** TASK TO CARRY OUT **
Before returning the data, strip out the pictures and keep everything else exactly the same.

◆ ◆ ◆

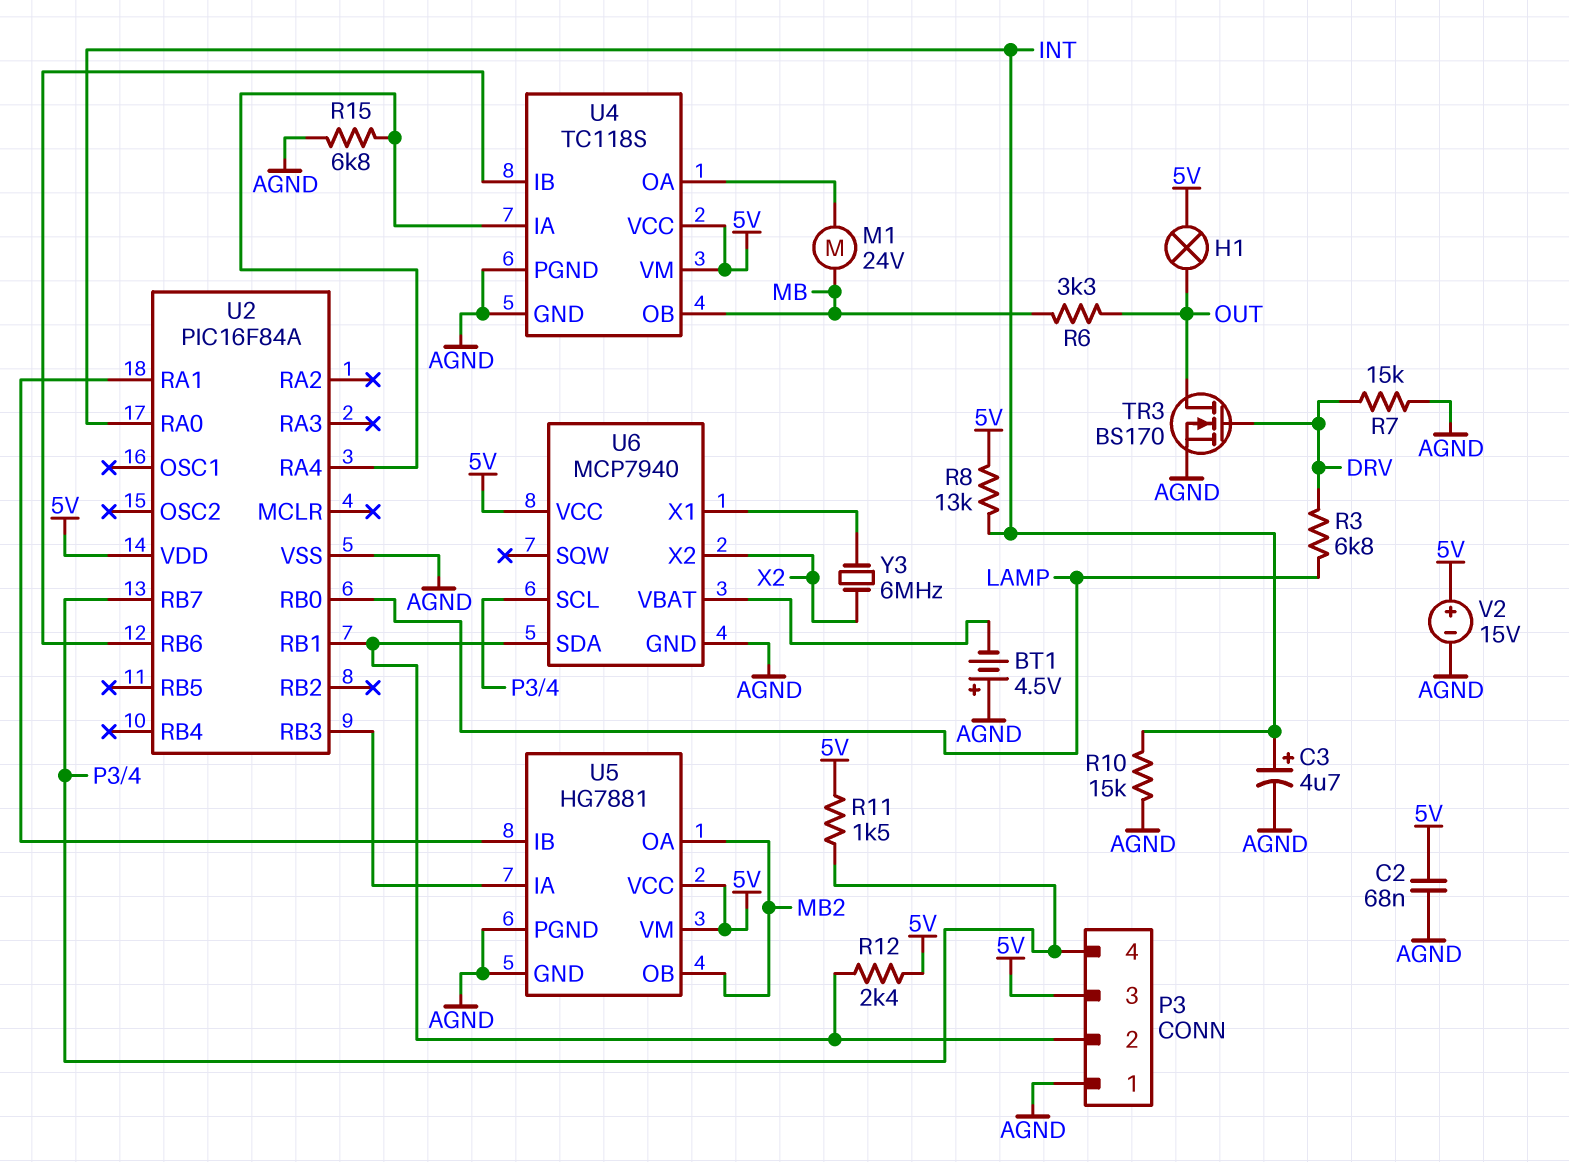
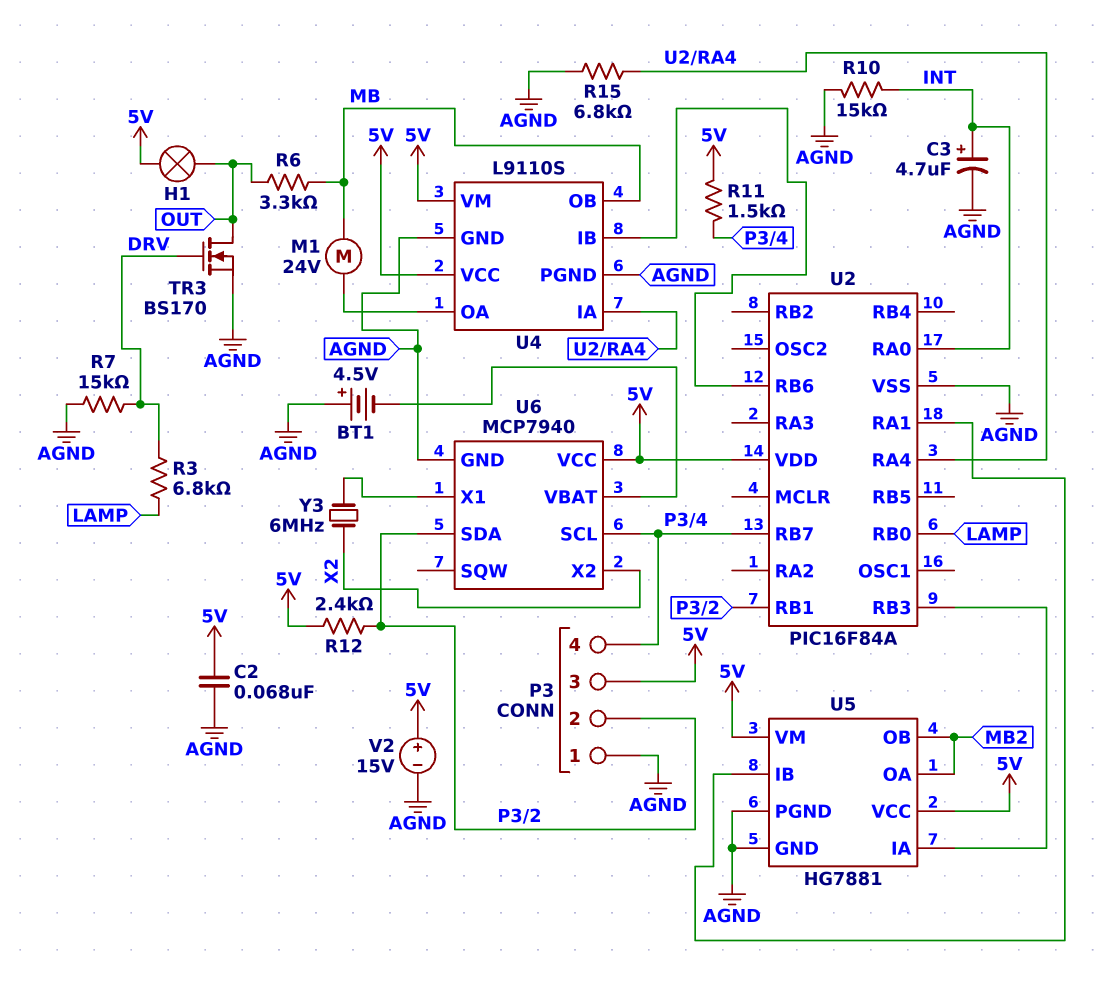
R8: 13k (5V, INT) -> none
U4: TC118S -> L9110S

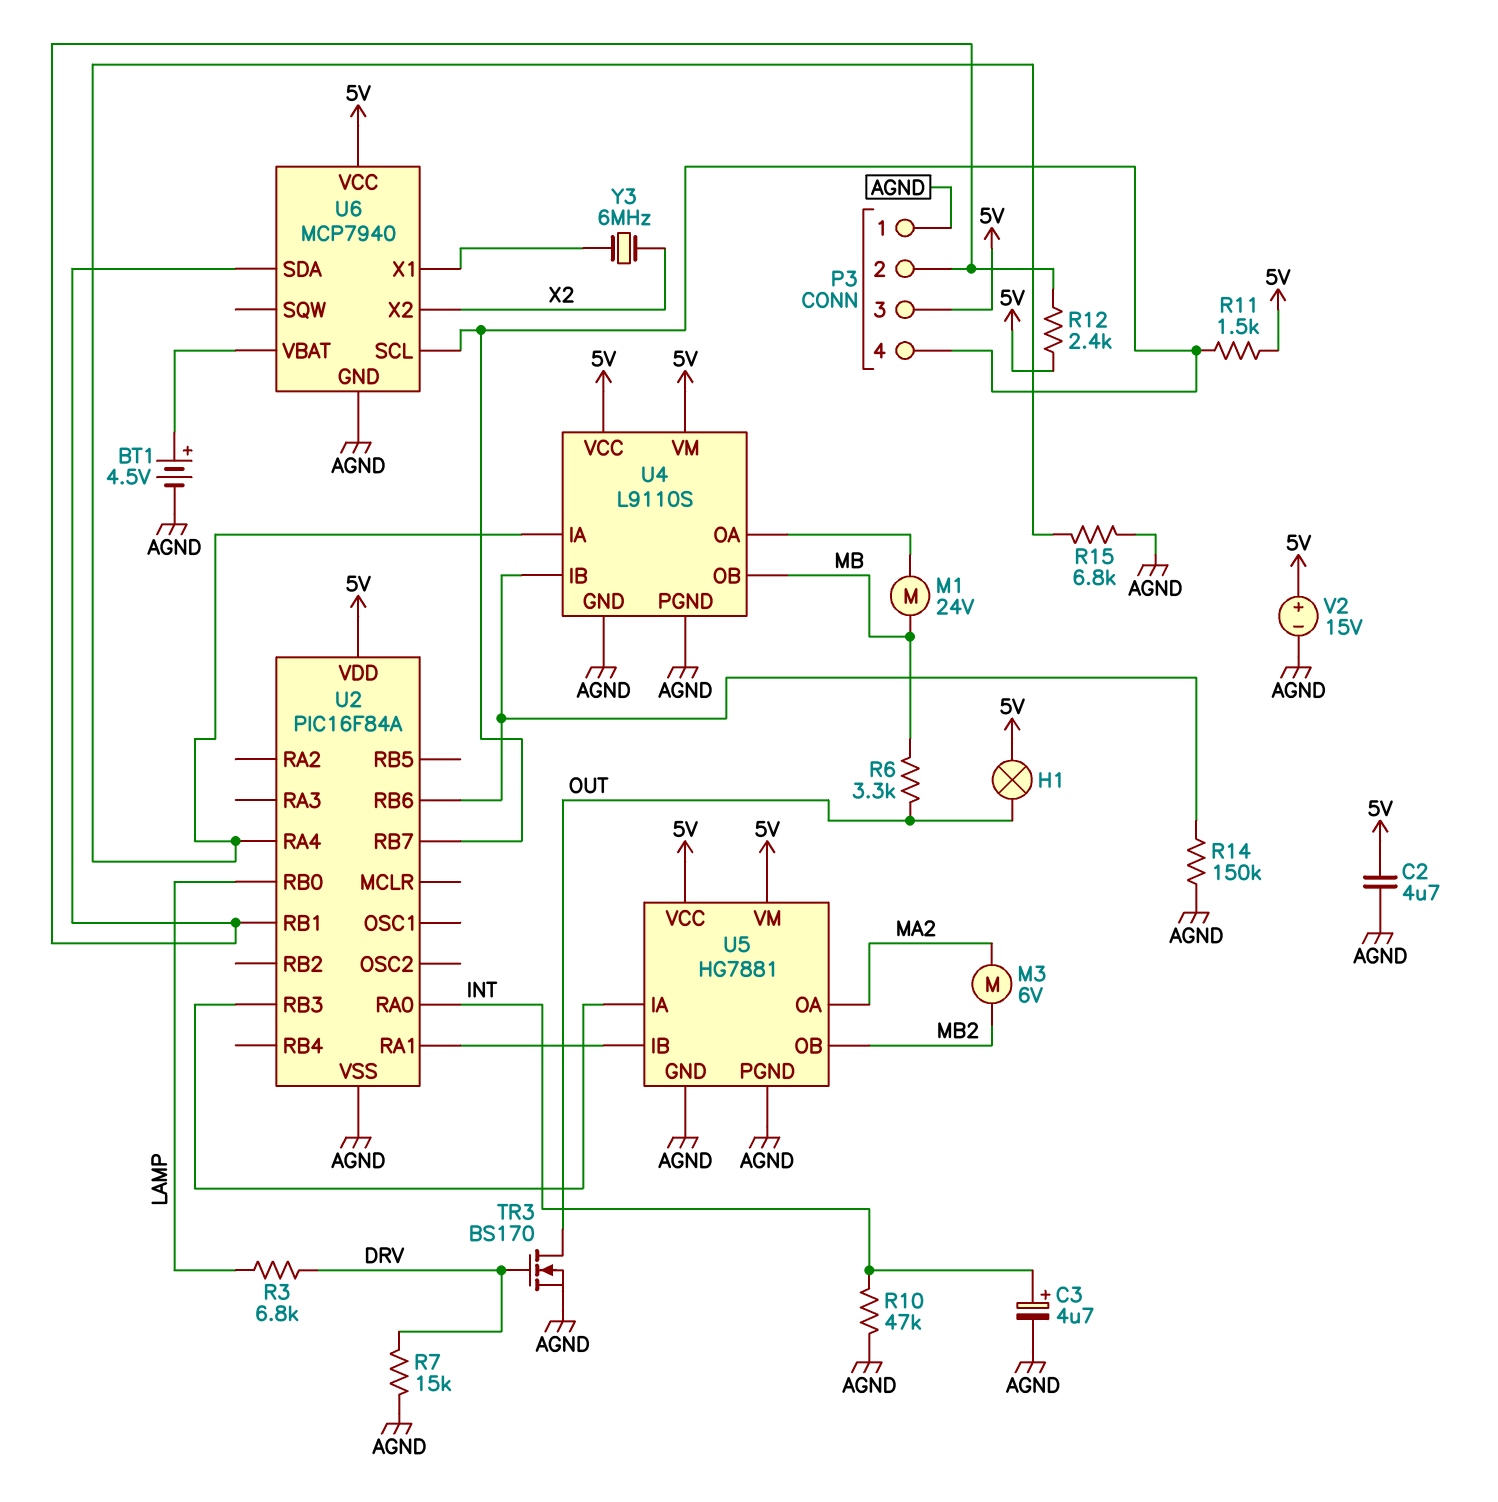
BT1: 4.5V (plus AGND, minus U6/VBAT) -> 4.5V (plus U6/VBAT, minus AGND)
C2: 68nF (5V, AGND) -> 4.7uF (5V, AGND)
M3: none -> motor 6V (MA2, MB2)
R10: 15k (AGND, INT) -> 47k (AGND, INT)
R14: none -> 150k (AGND, U2/RB6)
U5 pin OA: MB2 -> MA2

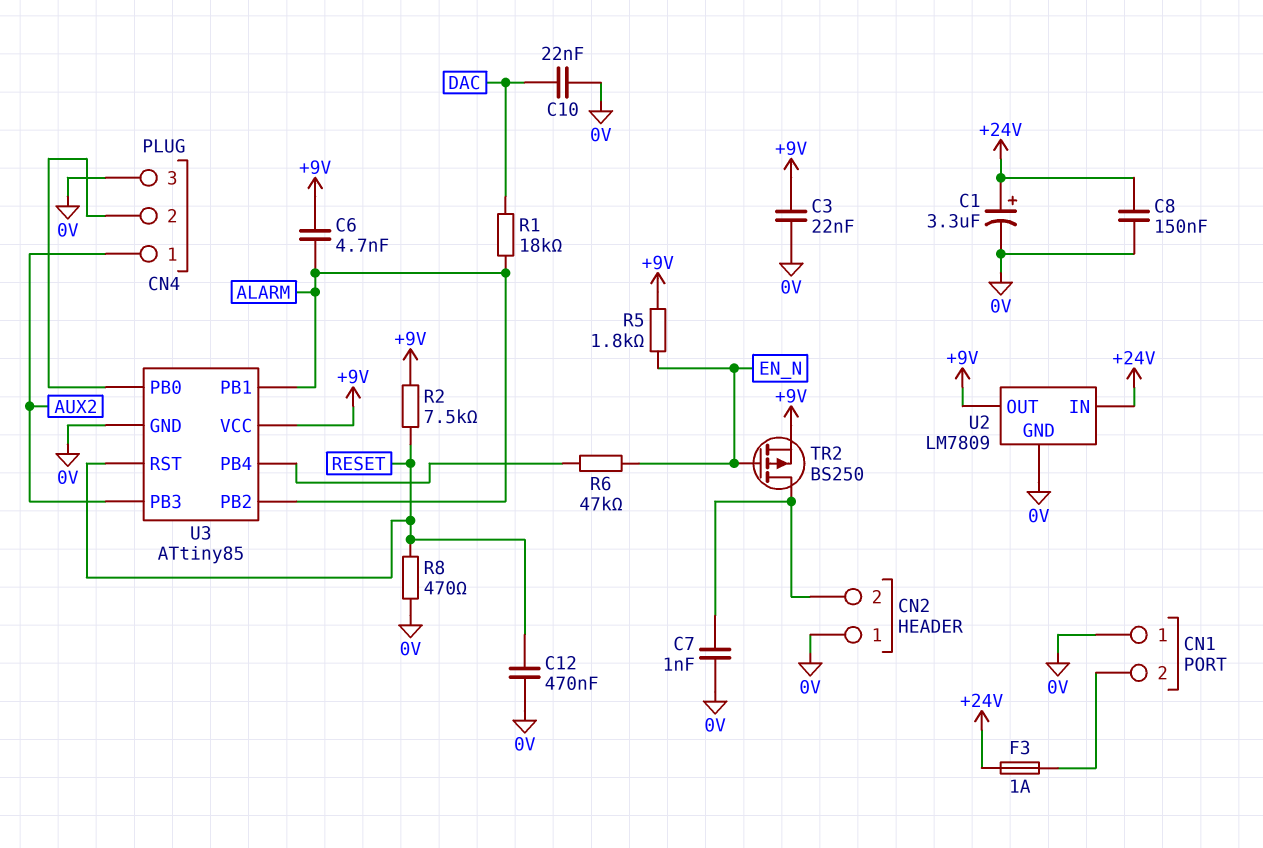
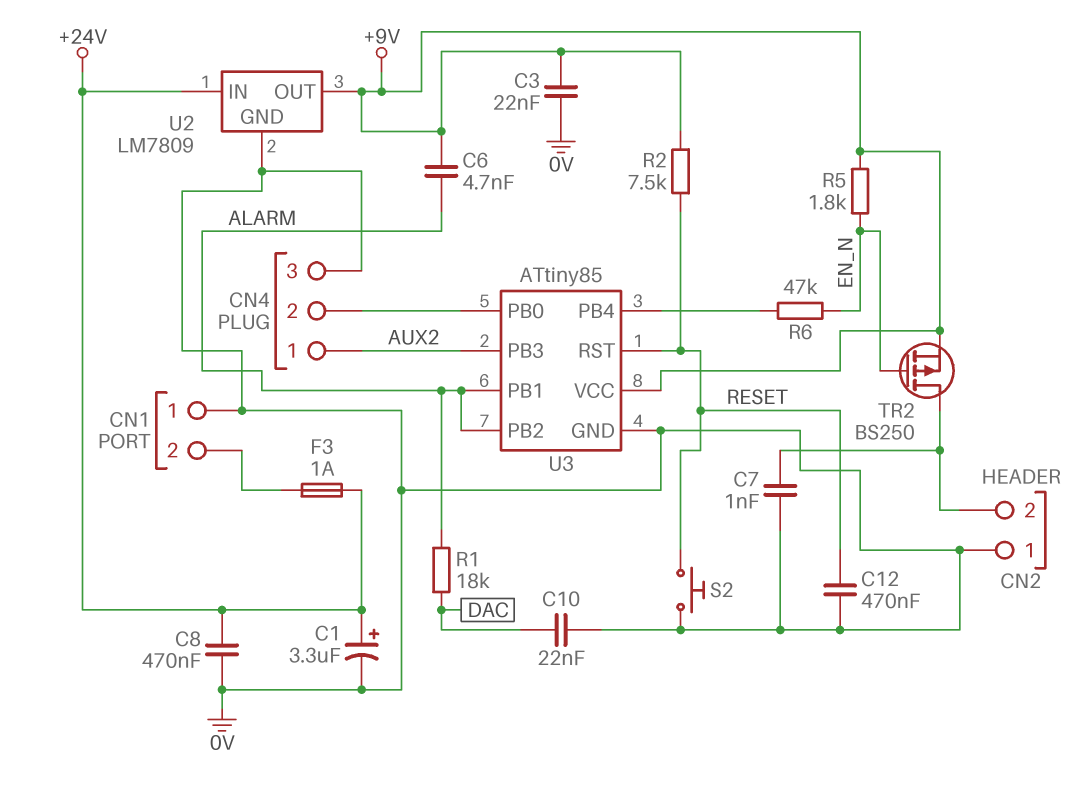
C8: 150nF (+24V, 0V) -> 470nF (+24V, 0V)
R8: 470 (0V, RESET) -> none
S2: none -> button (0V, RESET)

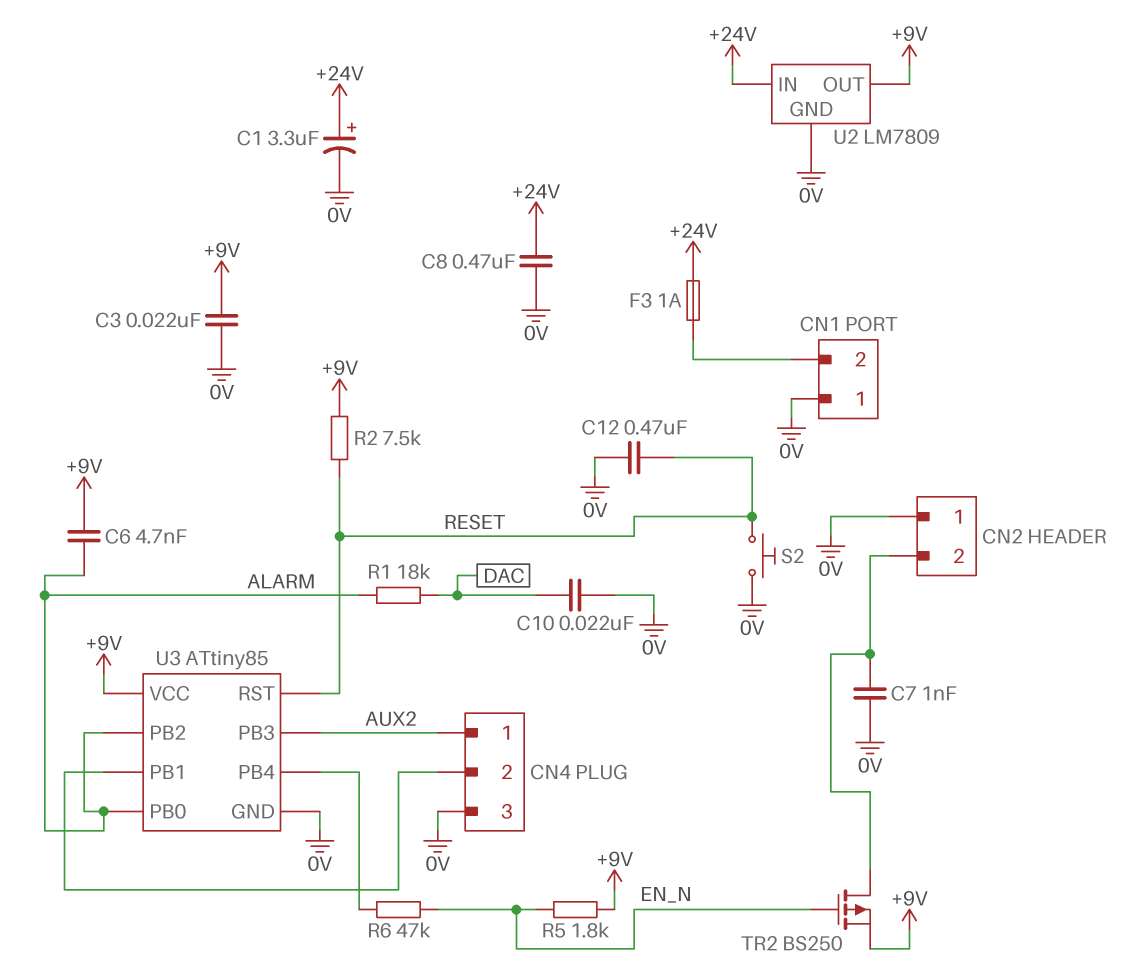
U3 pin PB0: CN4/2 -> ALARM
U3 pin PB1: ALARM -> CN4/2

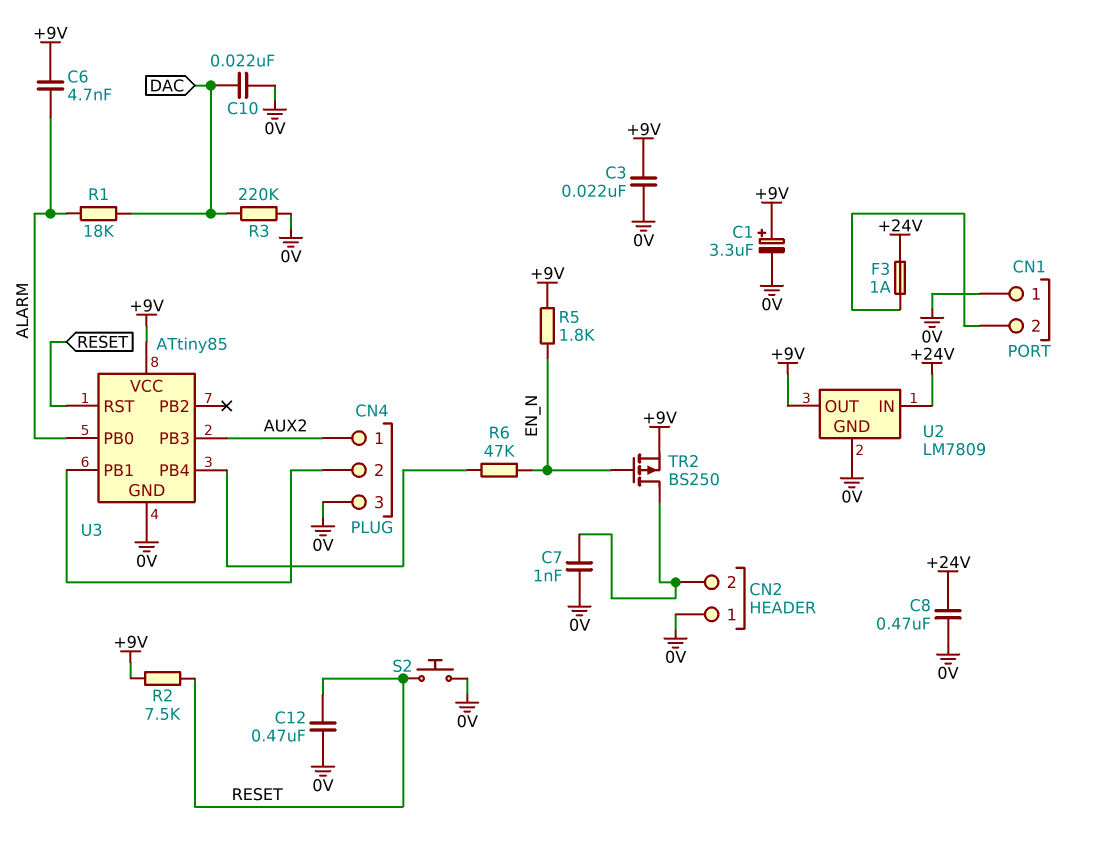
C1: 3.3uF (plus +24V, minus 0V) -> 3.3uF (plus +9V, minus 0V)
R3: none -> 220k (0V, DAC)
U3 pin PB2: ALARM -> none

◆ ◆ ◆

** THE ANSWER **
R8: 13k (5V, INT) -> none
U4: TC118S -> L9110S

BT1: 4.5V (plus AGND, minus U6/VBAT) -> 4.5V (plus U6/VBAT, minus AGND)
C2: 68nF (5V, AGND) -> 4.7uF (5V, AGND)
M3: none -> motor 6V (MA2, MB2)
R10: 15k (AGND, INT) -> 47k (AGND, INT)
R14: none -> 150k (AGND, U2/RB6)
U5 pin OA: MB2 -> MA2

C8: 150nF (+24V, 0V) -> 470nF (+24V, 0V)
R8: 470 (0V, RESET) -> none
S2: none -> button (0V, RESET)

U3 pin PB0: CN4/2 -> ALARM
U3 pin PB1: ALARM -> CN4/2

C1: 3.3uF (plus +24V, minus 0V) -> 3.3uF (plus +9V, minus 0V)
R3: none -> 220k (0V, DAC)
U3 pin PB2: ALARM -> none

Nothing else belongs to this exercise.